"""

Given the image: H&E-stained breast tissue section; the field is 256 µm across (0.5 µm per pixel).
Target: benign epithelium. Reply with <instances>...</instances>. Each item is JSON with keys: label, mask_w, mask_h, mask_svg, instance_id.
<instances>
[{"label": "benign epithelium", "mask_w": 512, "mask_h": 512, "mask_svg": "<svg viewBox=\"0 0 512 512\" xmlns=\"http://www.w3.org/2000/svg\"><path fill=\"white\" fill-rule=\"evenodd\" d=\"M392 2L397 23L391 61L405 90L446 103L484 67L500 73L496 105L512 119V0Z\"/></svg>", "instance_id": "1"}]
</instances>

"""

INSTRUCTIONS FOR THE TASK -
Copy exactly the lines of the listing above, beginning at the line with "Target: benign epithelium." and ending at its final line; write out nothing else.

WRITTEN ANSWER -
Target: benign epithelium. Reply with <instances>...</instances>. Each item is JSON with keys: label, mask_w, mask_h, mask_svg, instance_id.
<instances>
[{"label": "benign epithelium", "mask_w": 512, "mask_h": 512, "mask_svg": "<svg viewBox=\"0 0 512 512\" xmlns=\"http://www.w3.org/2000/svg\"><path fill=\"white\" fill-rule=\"evenodd\" d=\"M392 2L397 23L391 61L405 90L446 103L484 67L500 73L496 105L512 119V0Z\"/></svg>", "instance_id": "1"}]
</instances>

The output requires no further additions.